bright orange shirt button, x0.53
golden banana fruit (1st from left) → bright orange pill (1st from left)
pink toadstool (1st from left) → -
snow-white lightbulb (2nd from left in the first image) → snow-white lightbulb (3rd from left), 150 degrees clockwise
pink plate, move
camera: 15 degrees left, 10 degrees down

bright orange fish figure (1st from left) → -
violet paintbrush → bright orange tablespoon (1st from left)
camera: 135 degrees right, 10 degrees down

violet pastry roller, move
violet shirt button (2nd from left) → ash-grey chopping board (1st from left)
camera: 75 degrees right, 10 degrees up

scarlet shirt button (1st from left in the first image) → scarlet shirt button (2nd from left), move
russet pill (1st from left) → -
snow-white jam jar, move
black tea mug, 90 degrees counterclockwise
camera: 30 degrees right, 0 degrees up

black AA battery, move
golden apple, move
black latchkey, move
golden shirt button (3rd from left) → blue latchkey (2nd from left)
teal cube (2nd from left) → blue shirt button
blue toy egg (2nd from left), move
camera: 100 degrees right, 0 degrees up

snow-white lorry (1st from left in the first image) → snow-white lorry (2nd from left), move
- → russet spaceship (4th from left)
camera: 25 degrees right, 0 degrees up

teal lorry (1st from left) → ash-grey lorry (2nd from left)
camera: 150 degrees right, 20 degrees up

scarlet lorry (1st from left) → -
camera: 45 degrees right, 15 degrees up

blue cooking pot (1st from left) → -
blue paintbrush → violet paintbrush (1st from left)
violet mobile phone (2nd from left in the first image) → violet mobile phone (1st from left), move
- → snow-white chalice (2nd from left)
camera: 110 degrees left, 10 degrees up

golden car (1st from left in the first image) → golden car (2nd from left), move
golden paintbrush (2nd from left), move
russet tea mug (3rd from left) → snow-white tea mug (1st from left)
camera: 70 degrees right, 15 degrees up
•••
▶ Exercise prompt: Work out how many lines of the entries hold the word "pink", and write only that figure.

▶ Solution below: 2